**Instructions for the task:** Please copy all of the entries exactly, but drop every picture.

═══ Provided data

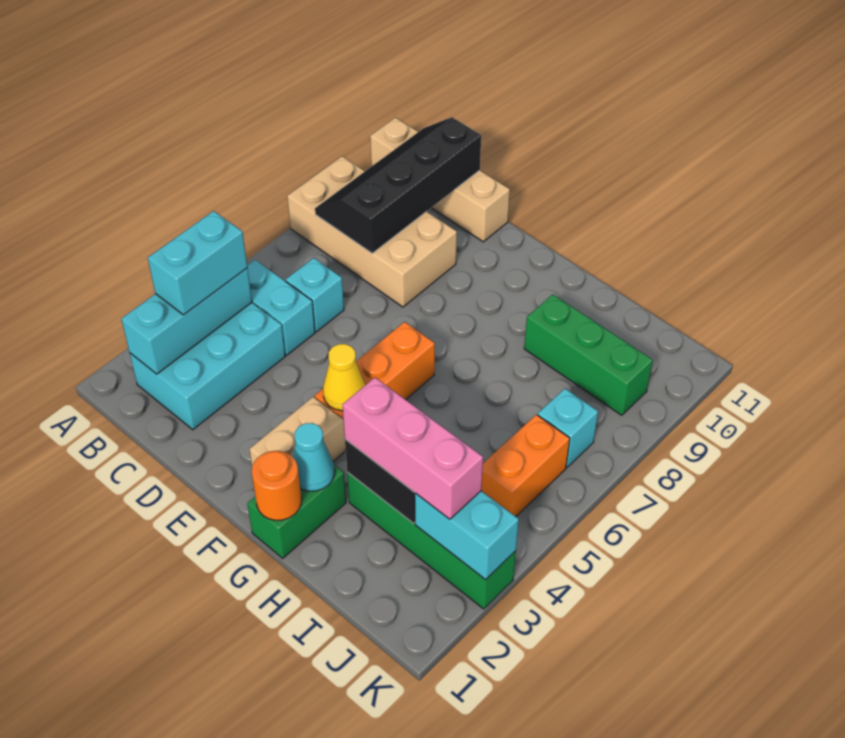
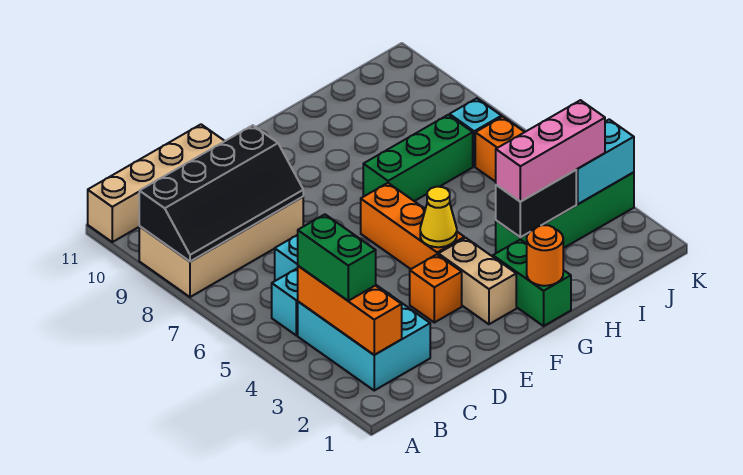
cyan brick B2:B4 level 2 -> orange brick B2:B4 level 2
cyan brick B3:B4 level 3 -> green brick B3:B4 level 3
black slope B8:C11 level 2 top C -> black slope A8:D9 level 2 top 9
none -> orange brick E3 level 1
cyan cone G2 level 2 -> none
green brick H9:J9 level 1 -> green brick G7:I7 level 1

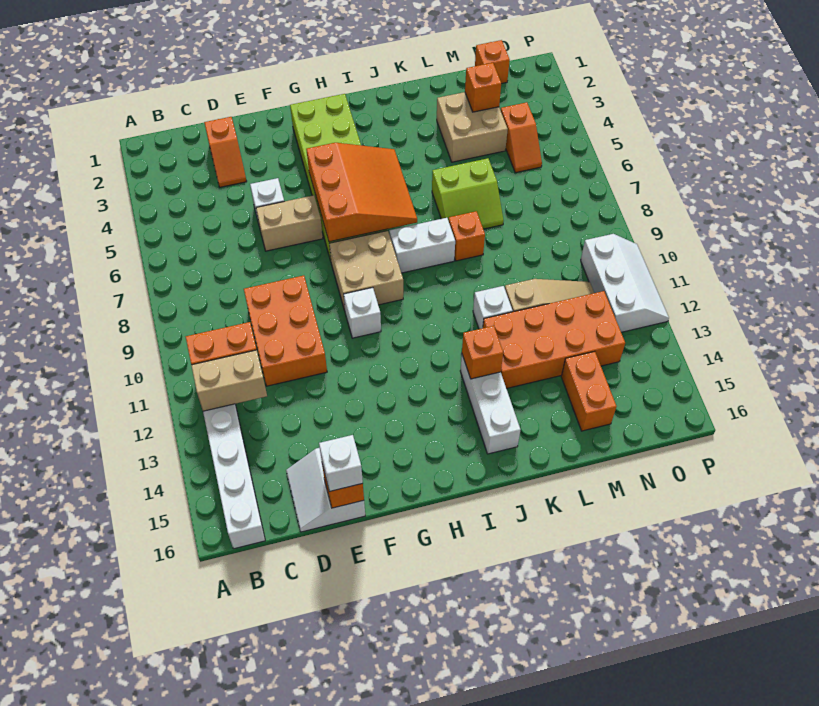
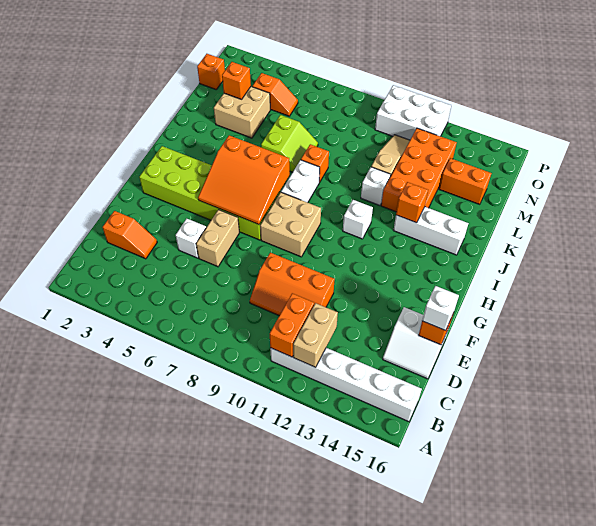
orange brick D9:E11 level 1 -> orange slope D9:E11 level 1 top E
orange slope G5:I7 level 2 top G -> orange slope G5:I7 level 2 top I
white brick G10 level 1 -> white brick I11 level 1
white slope O10:P12 level 1 top O -> white brick O10:P12 level 1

══════

**Solution to this problem:**
cyan brick B2:B4 level 2 -> orange brick B2:B4 level 2
cyan brick B3:B4 level 3 -> green brick B3:B4 level 3
black slope B8:C11 level 2 top C -> black slope A8:D9 level 2 top 9
none -> orange brick E3 level 1
cyan cone G2 level 2 -> none
green brick H9:J9 level 1 -> green brick G7:I7 level 1

orange brick D9:E11 level 1 -> orange slope D9:E11 level 1 top E
orange slope G5:I7 level 2 top G -> orange slope G5:I7 level 2 top I
white brick G10 level 1 -> white brick I11 level 1
white slope O10:P12 level 1 top O -> white brick O10:P12 level 1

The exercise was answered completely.